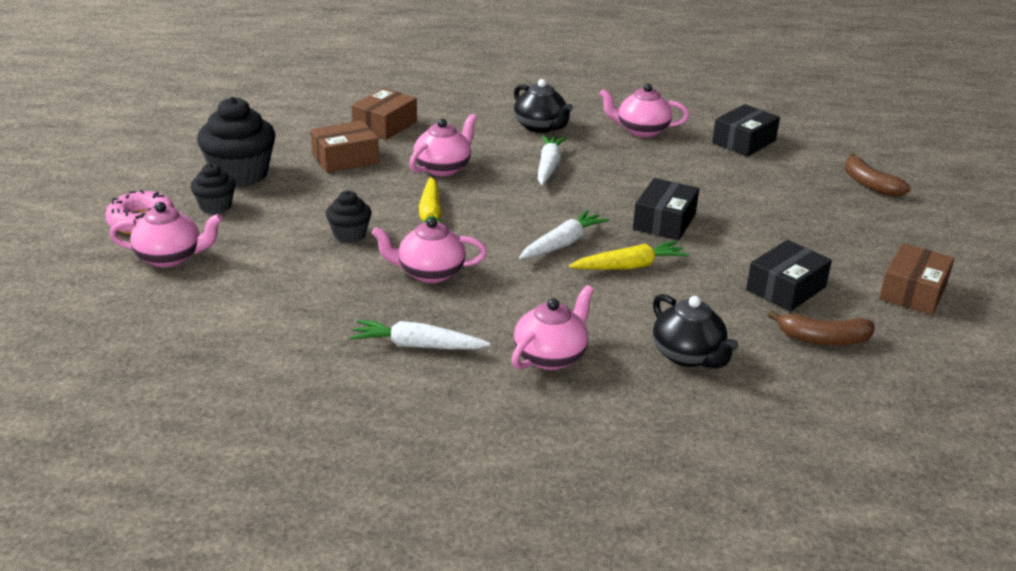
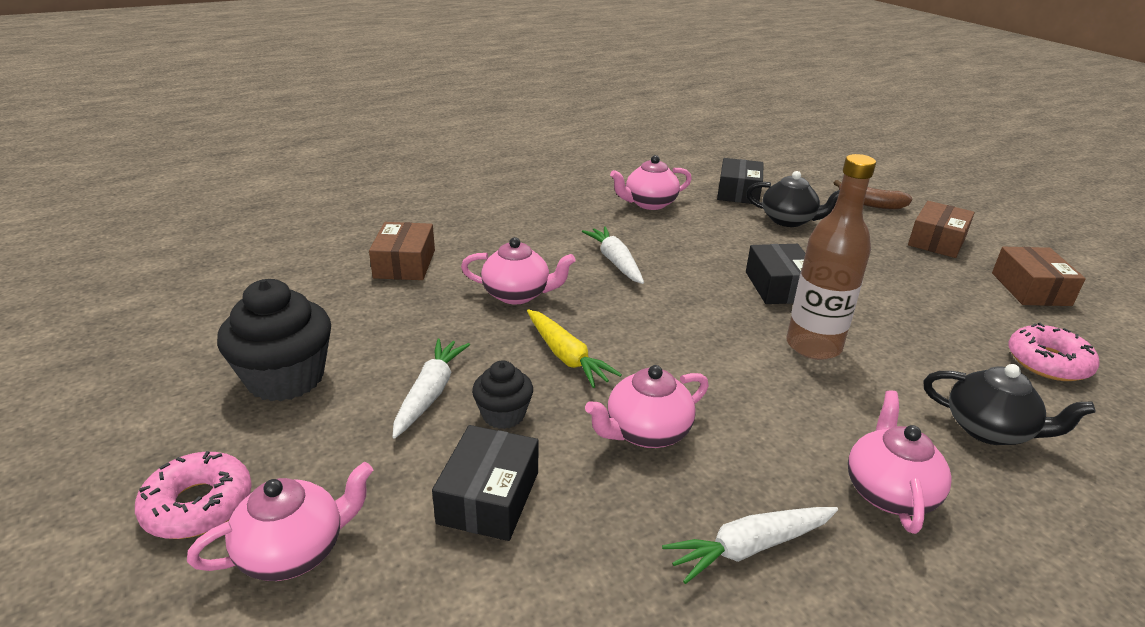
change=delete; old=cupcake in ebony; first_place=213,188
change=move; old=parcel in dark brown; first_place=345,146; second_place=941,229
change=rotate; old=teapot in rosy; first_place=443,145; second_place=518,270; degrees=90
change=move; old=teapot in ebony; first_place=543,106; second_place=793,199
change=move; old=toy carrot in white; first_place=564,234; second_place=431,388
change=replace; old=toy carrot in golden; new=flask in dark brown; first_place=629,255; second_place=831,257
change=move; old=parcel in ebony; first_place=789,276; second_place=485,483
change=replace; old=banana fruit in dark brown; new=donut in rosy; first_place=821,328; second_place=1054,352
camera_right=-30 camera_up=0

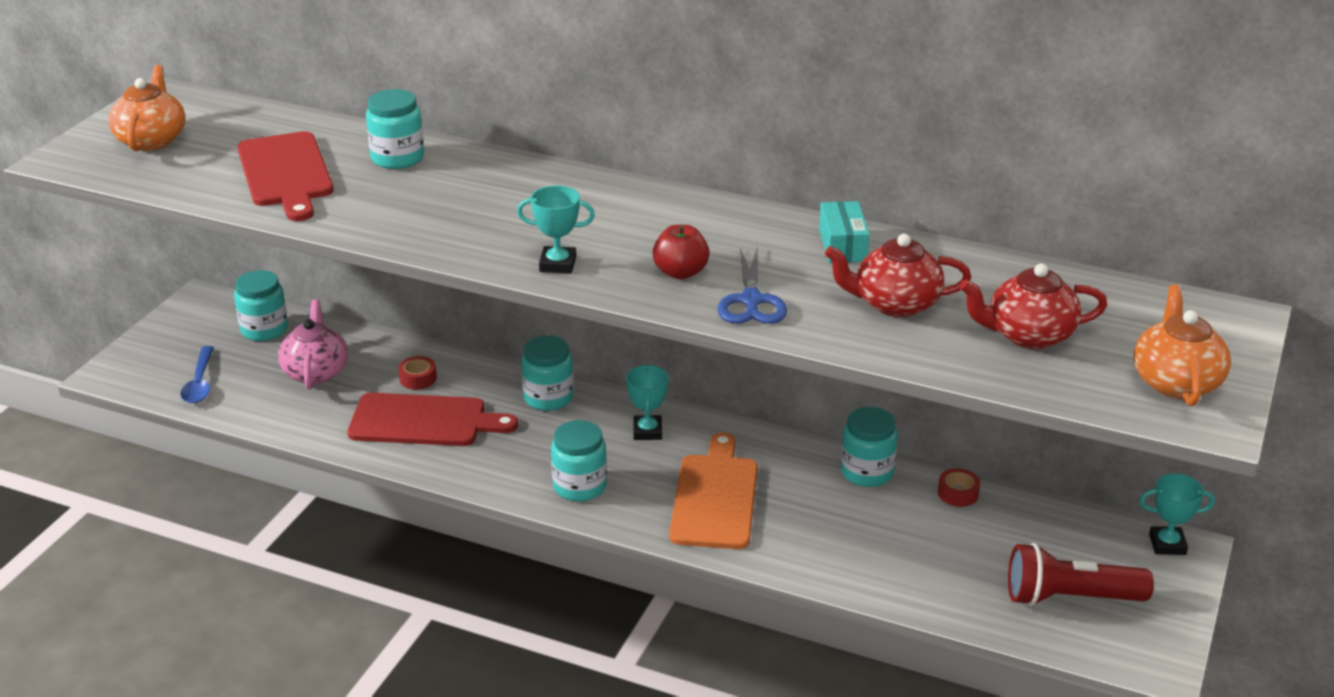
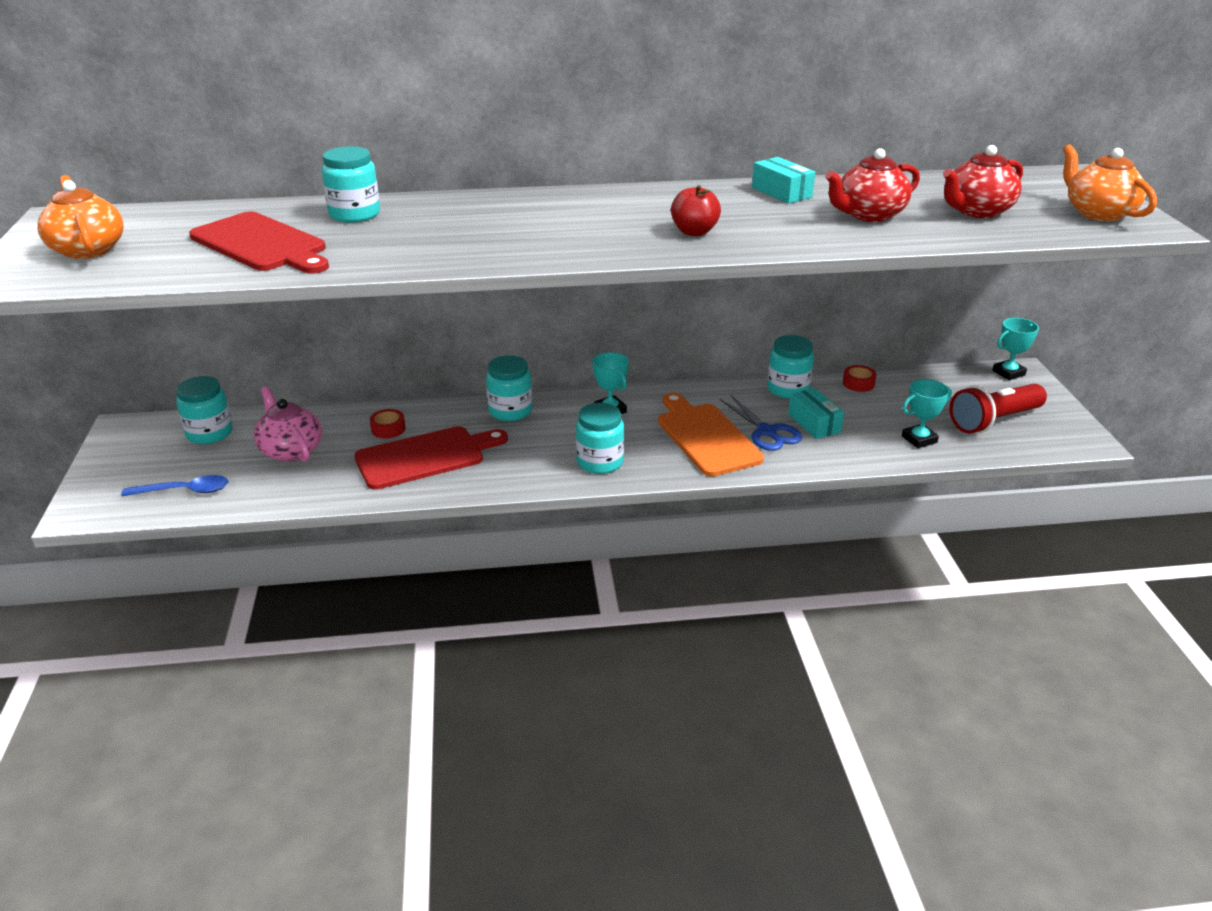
change=rotate; old=spoon in cobalt; first_place=197,374; second_place=174,485; degrees=-60
change=move; old=prize cup in turquoise; first_place=556,230; second_place=927,413
change=move; old=pair of scissors in cobalt; first_place=752,285; second_place=761,422
change=insert; new=parcel in turquoise; second_place=816,413
camera_right=-30 camera_up=0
══════════
# Work order
Please give again, word for word, the lines from the one containing "change=move; old=toy carrot" through the last line of the listing above, inclusive, and leave out pictures.

# Solution for this task
change=move; old=toy carrot in white; first_place=564,234; second_place=431,388
change=replace; old=toy carrot in golden; new=flask in dark brown; first_place=629,255; second_place=831,257
change=move; old=parcel in ebony; first_place=789,276; second_place=485,483
change=replace; old=banana fruit in dark brown; new=donut in rosy; first_place=821,328; second_place=1054,352
camera_right=-30 camera_up=0

change=rotate; old=spoon in cobalt; first_place=197,374; second_place=174,485; degrees=-60
change=move; old=prize cup in turquoise; first_place=556,230; second_place=927,413
change=move; old=pair of scissors in cobalt; first_place=752,285; second_place=761,422
change=insert; new=parcel in turquoise; second_place=816,413
camera_right=-30 camera_up=0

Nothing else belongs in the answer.